• TASK STATEMENT: With the line containing "CN102 pin 1: +5V -> NET9" as the start and the line containing "U102 pin VM: +5V -> none" as the end, transcribe that span of the entries below exactly, including both.

• SUPPLIED MATERIAL:
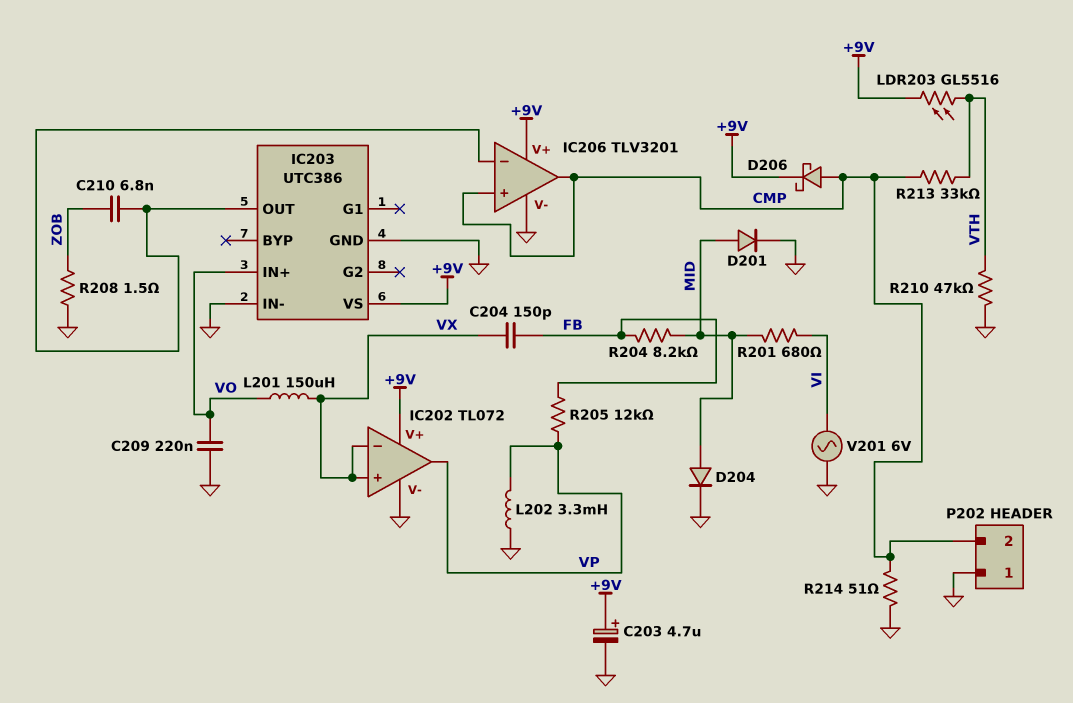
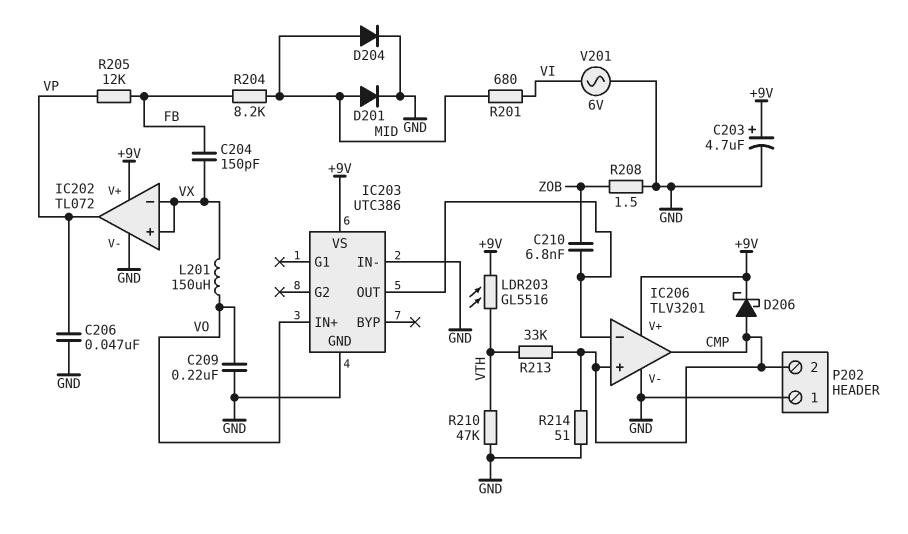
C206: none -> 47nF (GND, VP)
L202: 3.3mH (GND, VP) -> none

==

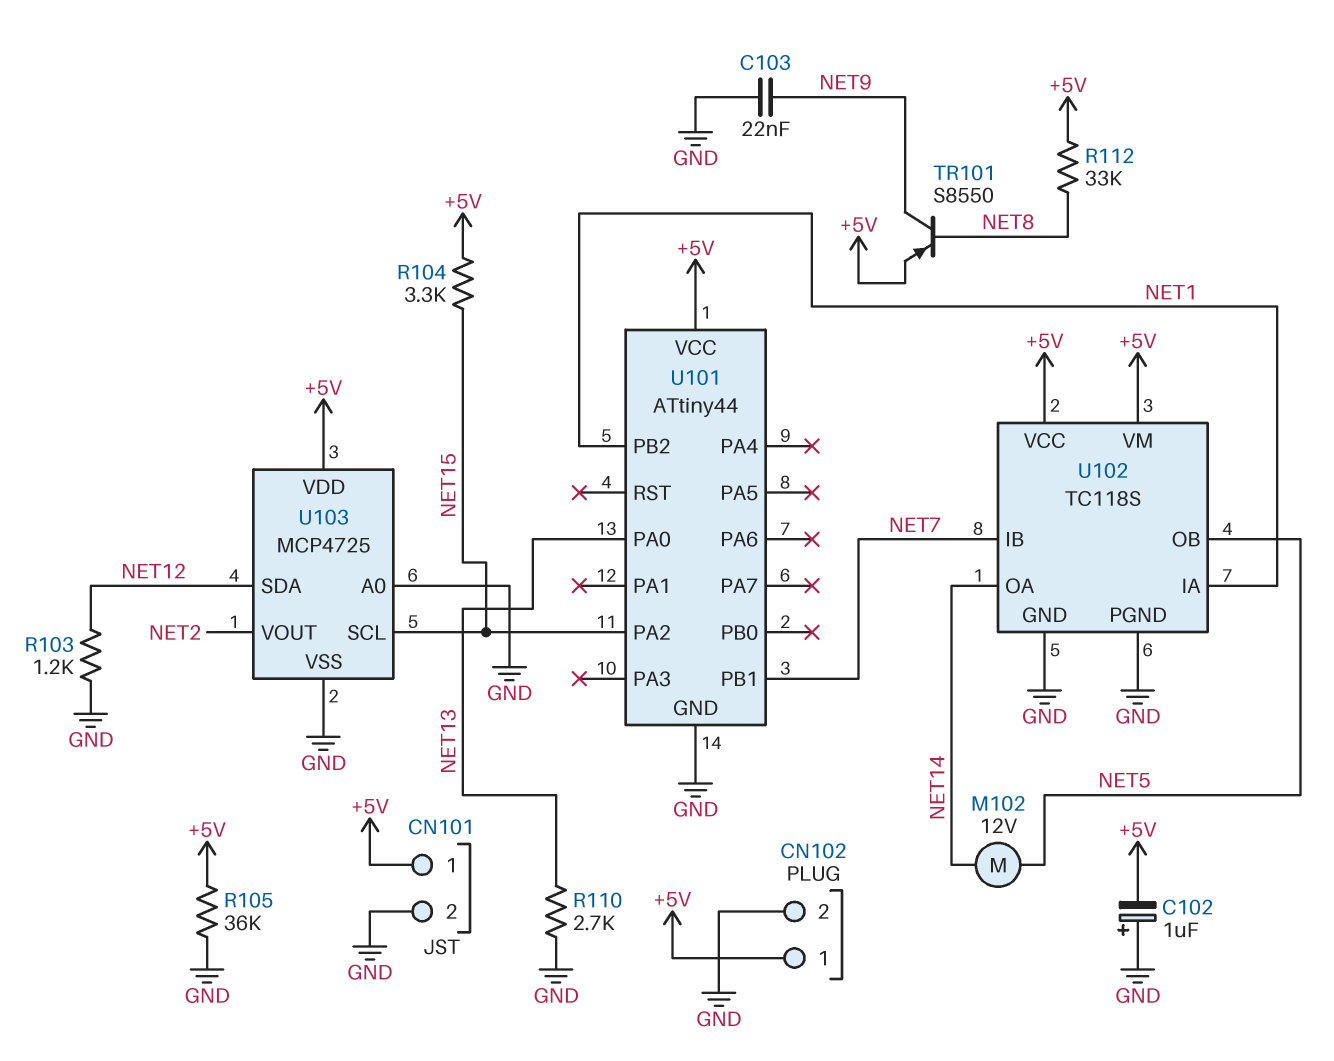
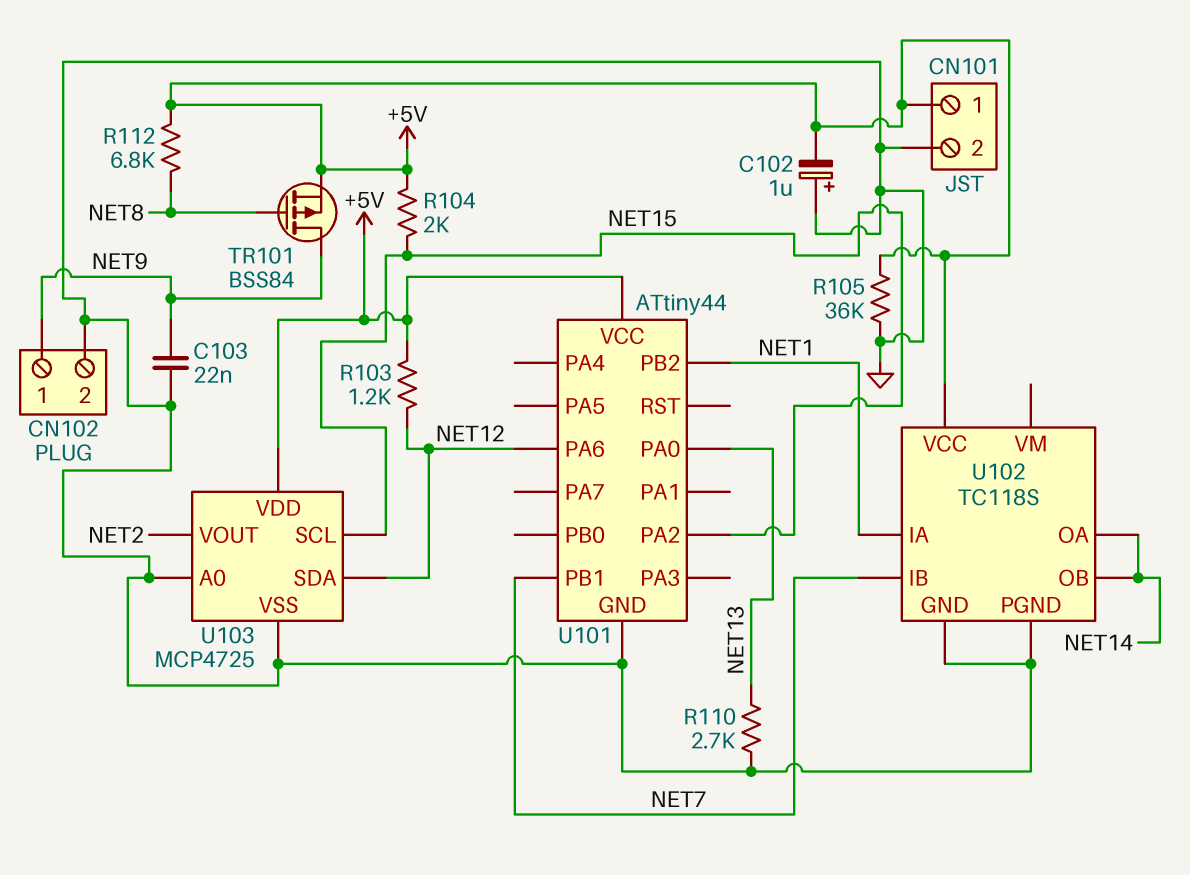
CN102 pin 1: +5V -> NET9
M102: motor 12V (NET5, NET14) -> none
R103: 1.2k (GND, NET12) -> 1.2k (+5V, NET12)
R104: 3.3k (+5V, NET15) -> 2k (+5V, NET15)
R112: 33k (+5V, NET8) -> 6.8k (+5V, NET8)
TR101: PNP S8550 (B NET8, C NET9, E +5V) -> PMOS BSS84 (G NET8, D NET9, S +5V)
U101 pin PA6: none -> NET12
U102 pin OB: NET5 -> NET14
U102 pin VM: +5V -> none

...

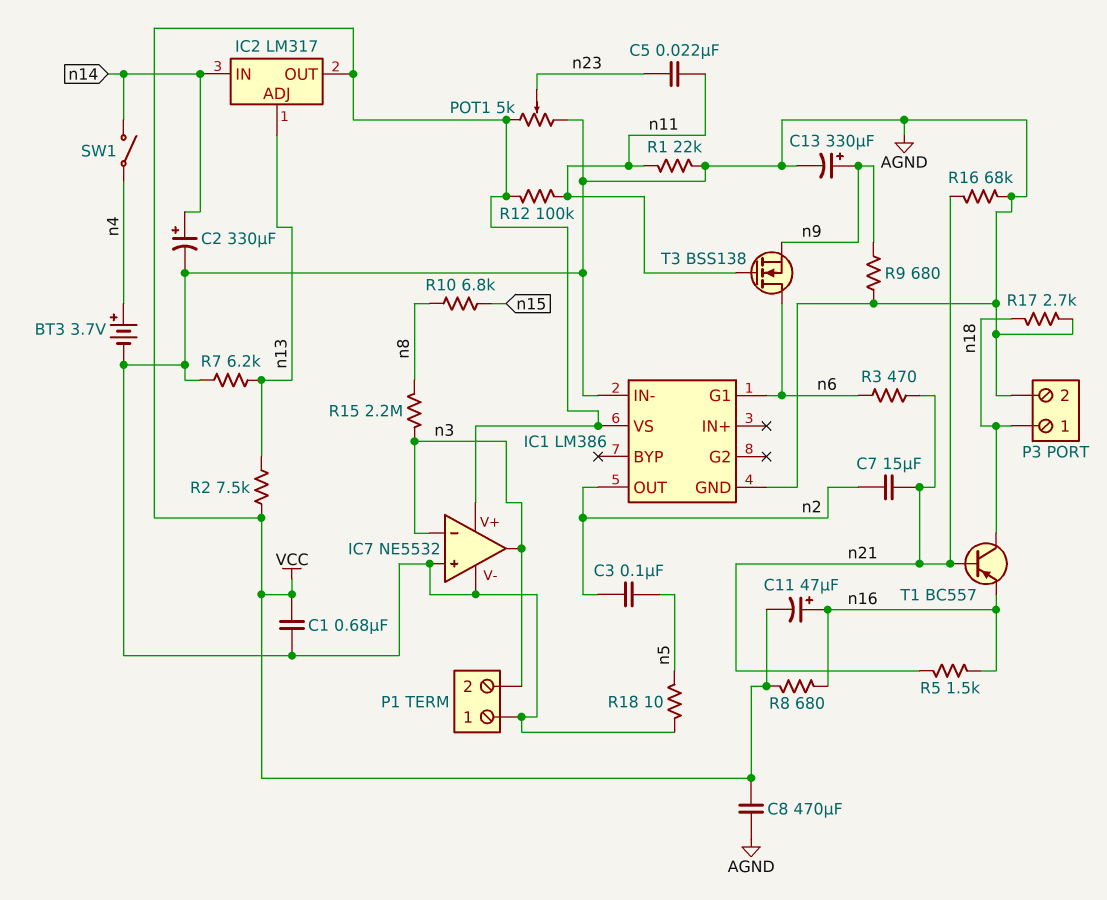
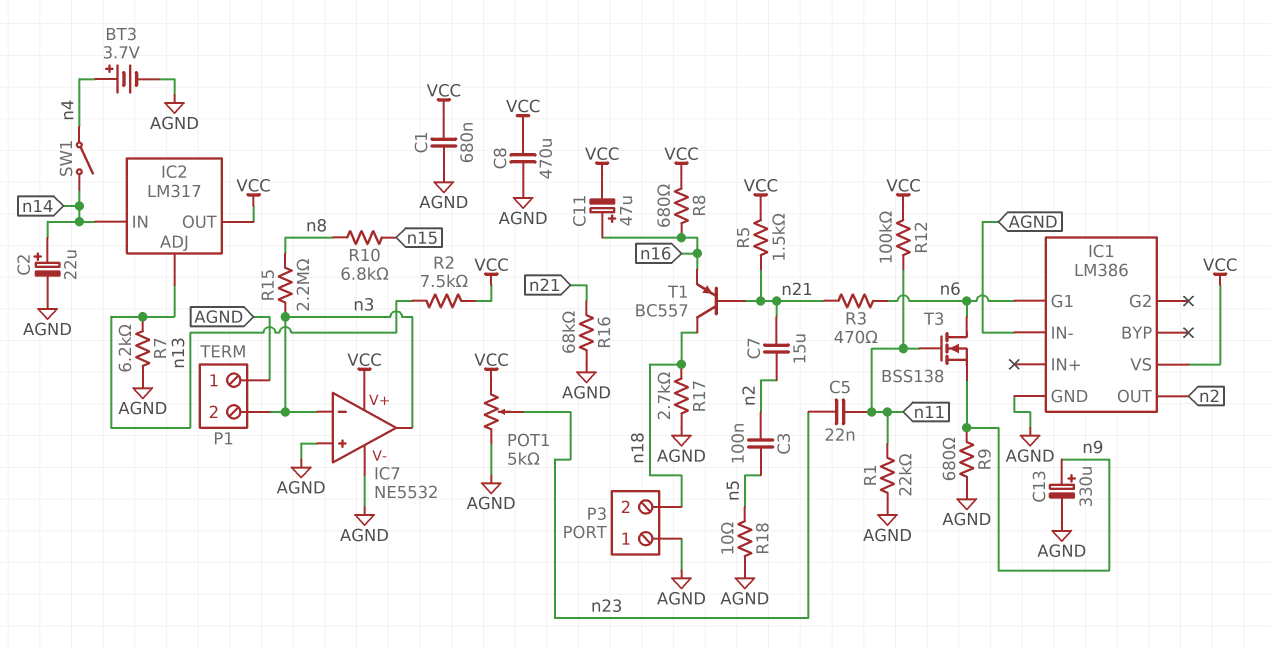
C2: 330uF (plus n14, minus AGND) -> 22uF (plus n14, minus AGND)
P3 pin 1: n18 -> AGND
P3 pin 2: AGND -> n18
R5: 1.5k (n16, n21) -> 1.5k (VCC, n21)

• SOLUTION TO THIS PROBLEM:
CN102 pin 1: +5V -> NET9
M102: motor 12V (NET5, NET14) -> none
R103: 1.2k (GND, NET12) -> 1.2k (+5V, NET12)
R104: 3.3k (+5V, NET15) -> 2k (+5V, NET15)
R112: 33k (+5V, NET8) -> 6.8k (+5V, NET8)
TR101: PNP S8550 (B NET8, C NET9, E +5V) -> PMOS BSS84 (G NET8, D NET9, S +5V)
U101 pin PA6: none -> NET12
U102 pin OB: NET5 -> NET14
U102 pin VM: +5V -> none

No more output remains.